> _TO DO_: Please keep the images out and set down the data exactly as given.

> _DATA FOR ANALYSIS_:
--- START ---

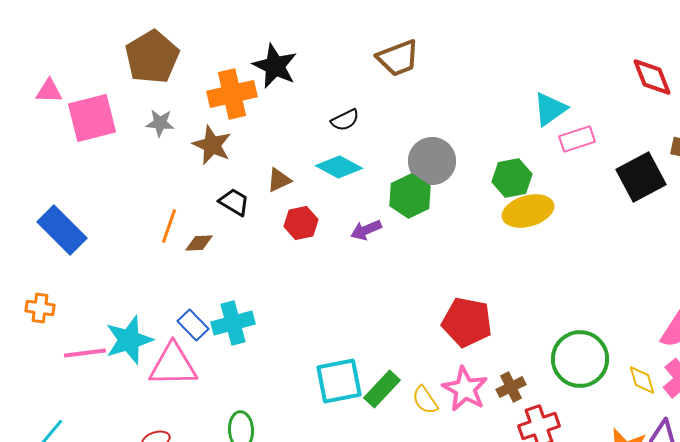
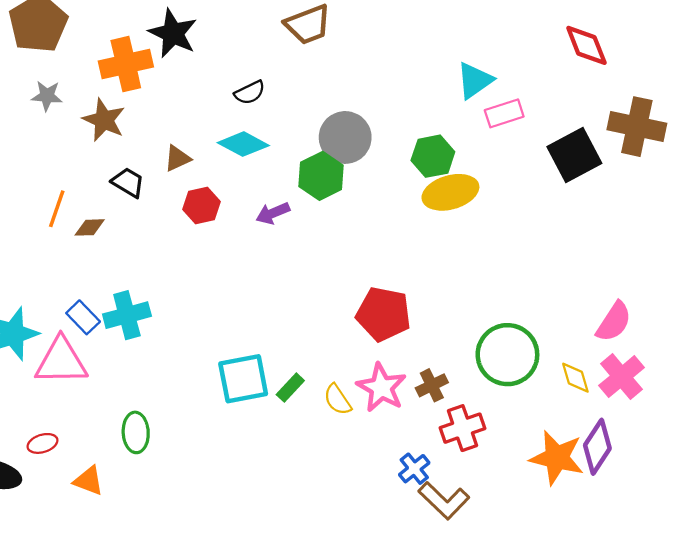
green rectangle: (382, 389) -> (290, 388), size x0.7

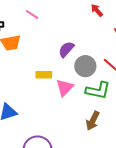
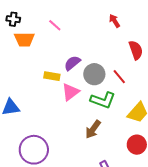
pink line: (32, 14) -> (55, 25), moved
purple semicircle: (66, 49) -> (72, 63), moved

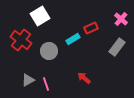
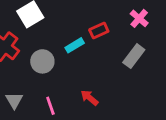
gray triangle: (28, 80) -> (14, 100), turned -32
pink line: (46, 84) -> (50, 106), moved

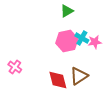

--- END ---

> _REPLY TO THE TASK_:
green rectangle: (382, 389) -> (290, 388), size x0.7

pink line: (32, 14) -> (55, 25), moved
purple semicircle: (66, 49) -> (72, 63), moved

gray triangle: (28, 80) -> (14, 100), turned -32
pink line: (46, 84) -> (50, 106), moved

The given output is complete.